MATERIAL SUPPLIED:
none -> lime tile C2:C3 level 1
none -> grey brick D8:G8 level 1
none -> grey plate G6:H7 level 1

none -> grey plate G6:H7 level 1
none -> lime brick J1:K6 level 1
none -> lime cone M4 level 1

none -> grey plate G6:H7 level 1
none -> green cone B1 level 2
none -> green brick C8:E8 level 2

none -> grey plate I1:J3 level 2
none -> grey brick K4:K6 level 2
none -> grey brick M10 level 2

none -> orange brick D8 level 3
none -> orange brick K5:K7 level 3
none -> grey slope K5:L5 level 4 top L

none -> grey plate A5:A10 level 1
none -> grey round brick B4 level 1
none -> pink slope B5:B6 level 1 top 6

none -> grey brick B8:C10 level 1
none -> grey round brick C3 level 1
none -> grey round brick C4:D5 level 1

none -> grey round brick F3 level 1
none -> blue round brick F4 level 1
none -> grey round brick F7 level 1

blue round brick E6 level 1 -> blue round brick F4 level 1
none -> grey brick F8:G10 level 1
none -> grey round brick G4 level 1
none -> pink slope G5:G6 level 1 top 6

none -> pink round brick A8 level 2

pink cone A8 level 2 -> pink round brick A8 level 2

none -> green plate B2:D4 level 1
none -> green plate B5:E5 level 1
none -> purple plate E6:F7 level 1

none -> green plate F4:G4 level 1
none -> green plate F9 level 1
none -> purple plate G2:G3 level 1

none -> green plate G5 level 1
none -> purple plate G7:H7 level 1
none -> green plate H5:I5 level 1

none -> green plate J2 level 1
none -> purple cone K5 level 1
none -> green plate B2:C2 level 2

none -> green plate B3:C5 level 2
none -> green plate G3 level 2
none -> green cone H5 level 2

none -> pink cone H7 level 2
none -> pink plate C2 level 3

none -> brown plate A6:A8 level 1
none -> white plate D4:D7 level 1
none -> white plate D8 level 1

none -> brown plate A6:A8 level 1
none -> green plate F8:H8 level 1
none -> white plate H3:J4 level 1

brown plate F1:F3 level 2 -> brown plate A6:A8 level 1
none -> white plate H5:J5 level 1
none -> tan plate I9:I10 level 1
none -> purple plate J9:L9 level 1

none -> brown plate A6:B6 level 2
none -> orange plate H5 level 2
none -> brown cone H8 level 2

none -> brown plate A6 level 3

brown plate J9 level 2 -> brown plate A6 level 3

TASK: Your task is to quote all of the data word for word.

ANSWER TO THIS PROBLEM:
none -> lime tile C2:C3 level 1
none -> grey brick D8:G8 level 1
none -> grey plate G6:H7 level 1

none -> grey plate G6:H7 level 1
none -> lime brick J1:K6 level 1
none -> lime cone M4 level 1

none -> grey plate G6:H7 level 1
none -> green cone B1 level 2
none -> green brick C8:E8 level 2

none -> grey plate I1:J3 level 2
none -> grey brick K4:K6 level 2
none -> grey brick M10 level 2

none -> orange brick D8 level 3
none -> orange brick K5:K7 level 3
none -> grey slope K5:L5 level 4 top L

none -> grey plate A5:A10 level 1
none -> grey round brick B4 level 1
none -> pink slope B5:B6 level 1 top 6

none -> grey brick B8:C10 level 1
none -> grey round brick C3 level 1
none -> grey round brick C4:D5 level 1

none -> grey round brick F3 level 1
none -> blue round brick F4 level 1
none -> grey round brick F7 level 1

blue round brick E6 level 1 -> blue round brick F4 level 1
none -> grey brick F8:G10 level 1
none -> grey round brick G4 level 1
none -> pink slope G5:G6 level 1 top 6

none -> pink round brick A8 level 2

pink cone A8 level 2 -> pink round brick A8 level 2

none -> green plate B2:D4 level 1
none -> green plate B5:E5 level 1
none -> purple plate E6:F7 level 1

none -> green plate F4:G4 level 1
none -> green plate F9 level 1
none -> purple plate G2:G3 level 1

none -> green plate G5 level 1
none -> purple plate G7:H7 level 1
none -> green plate H5:I5 level 1

none -> green plate J2 level 1
none -> purple cone K5 level 1
none -> green plate B2:C2 level 2

none -> green plate B3:C5 level 2
none -> green plate G3 level 2
none -> green cone H5 level 2

none -> pink cone H7 level 2
none -> pink plate C2 level 3

none -> brown plate A6:A8 level 1
none -> white plate D4:D7 level 1
none -> white plate D8 level 1

none -> brown plate A6:A8 level 1
none -> green plate F8:H8 level 1
none -> white plate H3:J4 level 1

brown plate F1:F3 level 2 -> brown plate A6:A8 level 1
none -> white plate H5:J5 level 1
none -> tan plate I9:I10 level 1
none -> purple plate J9:L9 level 1

none -> brown plate A6:B6 level 2
none -> orange plate H5 level 2
none -> brown cone H8 level 2

none -> brown plate A6 level 3

brown plate J9 level 2 -> brown plate A6 level 3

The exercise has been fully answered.